Task prompt. Count every line in the data below where "black" occurs, then state that number and nothing more.

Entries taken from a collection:

----------

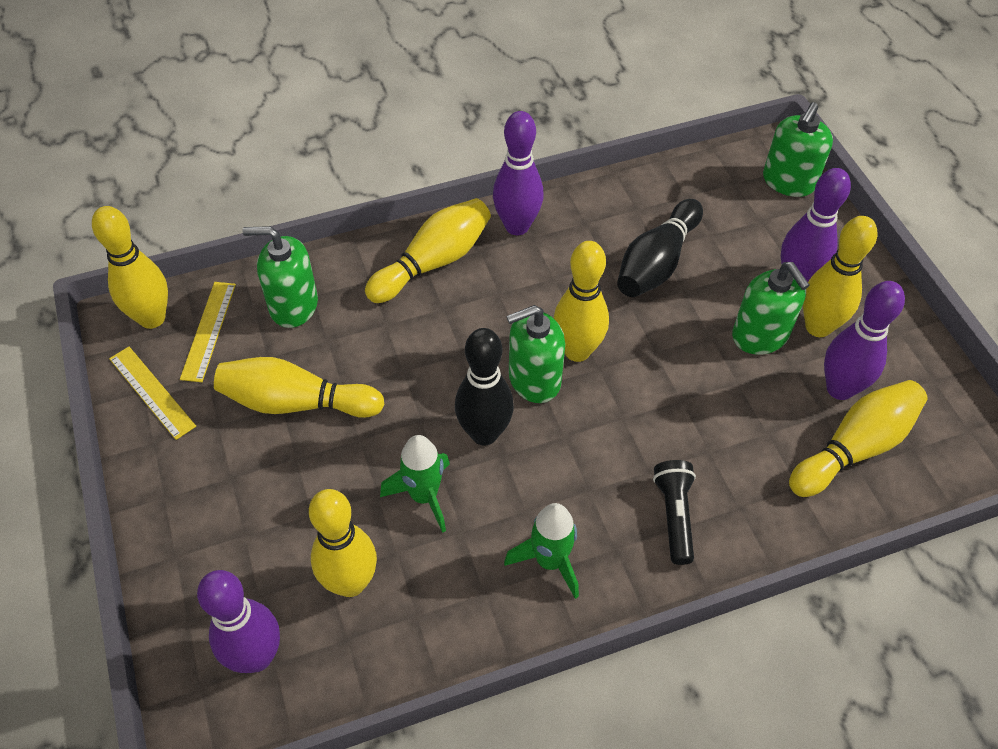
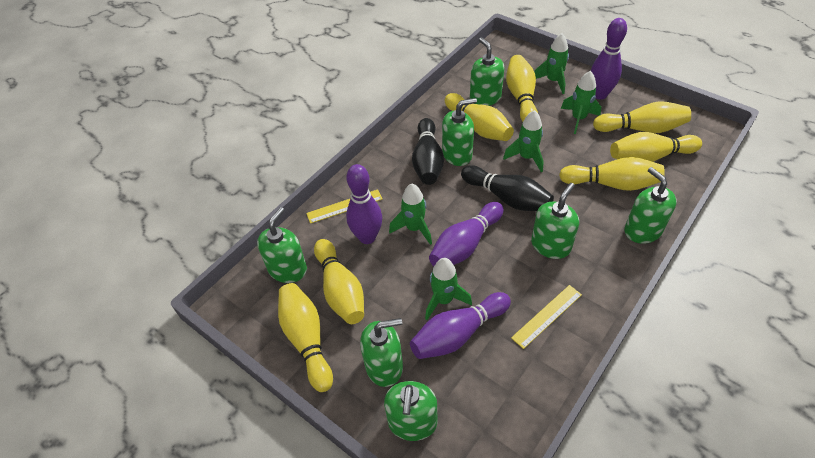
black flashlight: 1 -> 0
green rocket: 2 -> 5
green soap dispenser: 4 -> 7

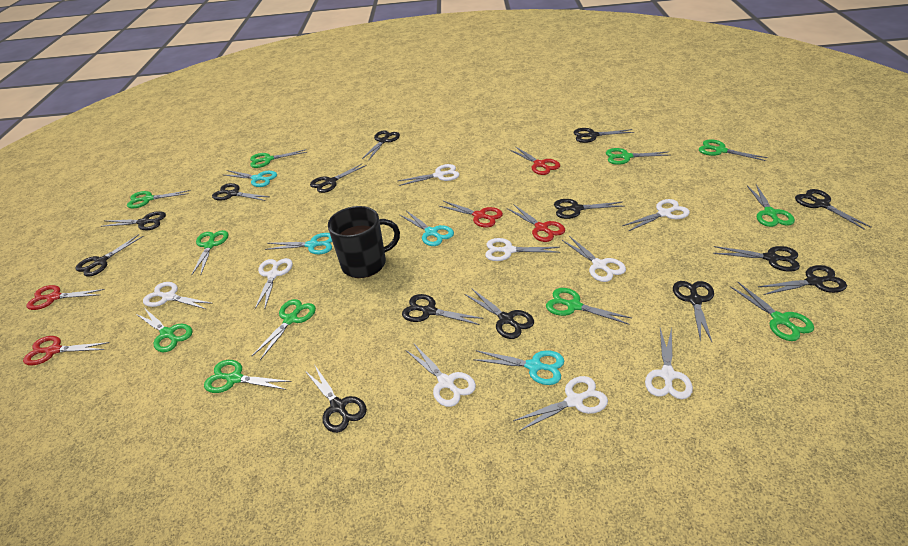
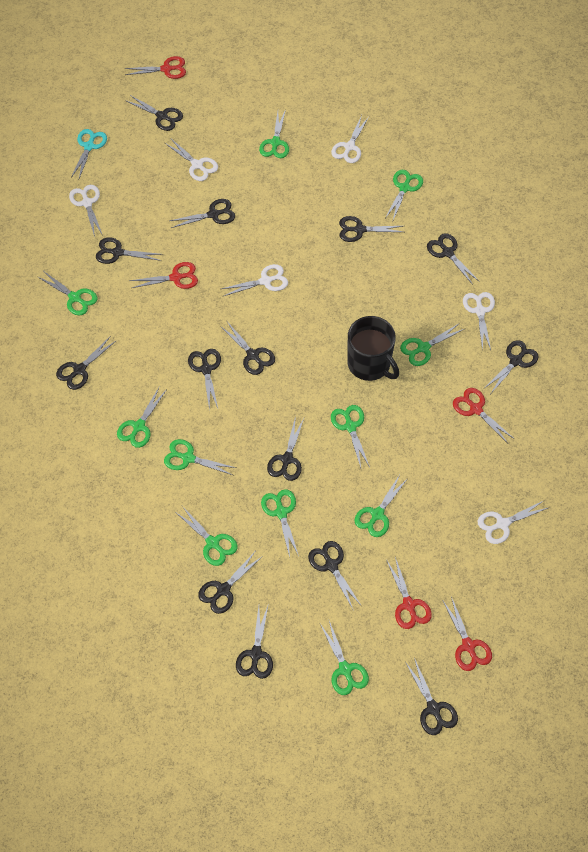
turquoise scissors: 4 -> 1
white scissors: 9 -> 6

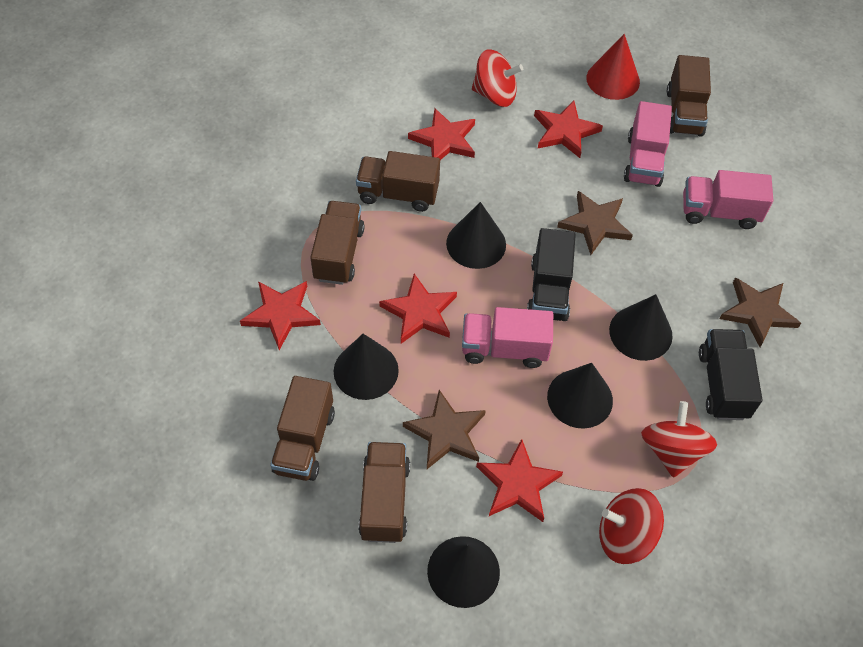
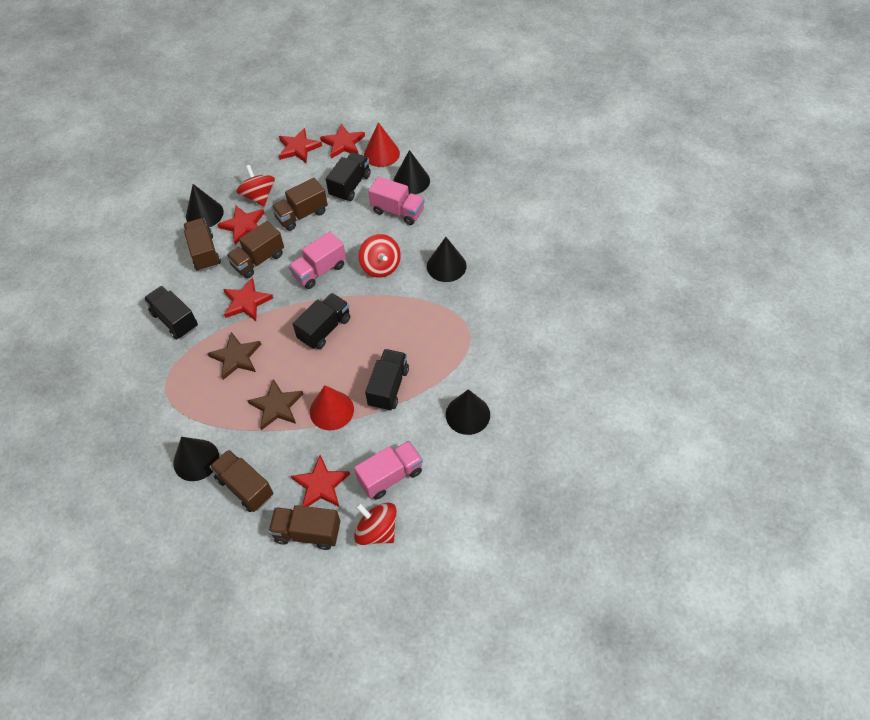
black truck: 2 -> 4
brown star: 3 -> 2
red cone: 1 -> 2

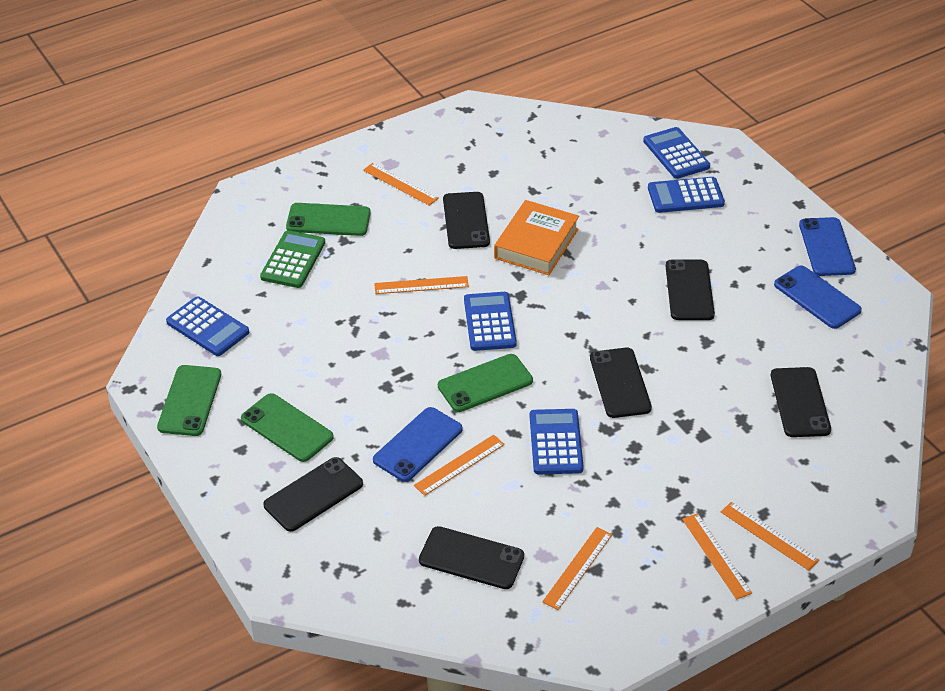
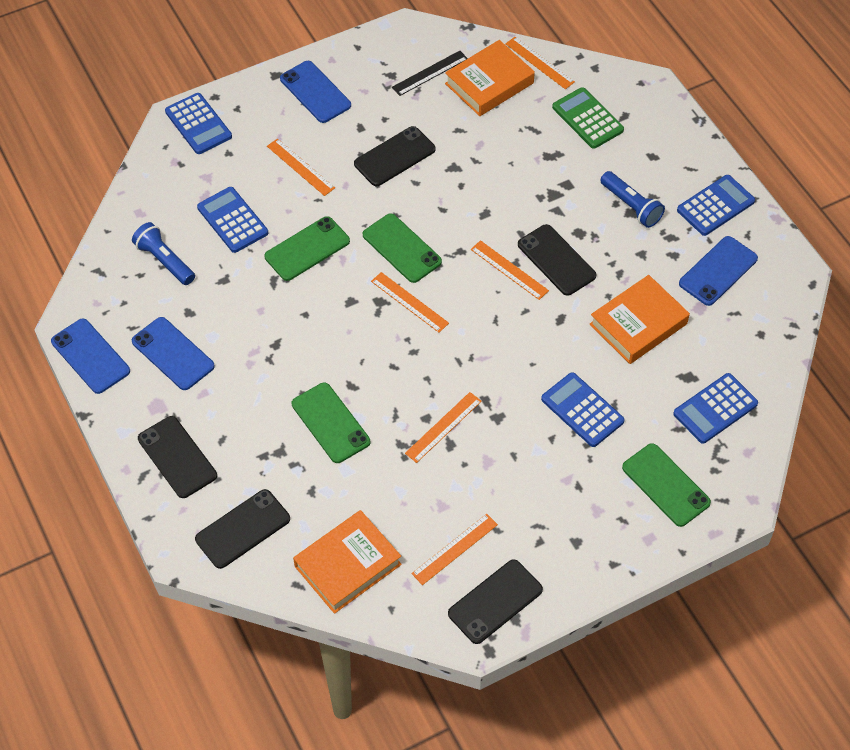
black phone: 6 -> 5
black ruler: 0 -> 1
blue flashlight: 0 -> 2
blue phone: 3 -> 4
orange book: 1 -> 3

----------

Task output. 4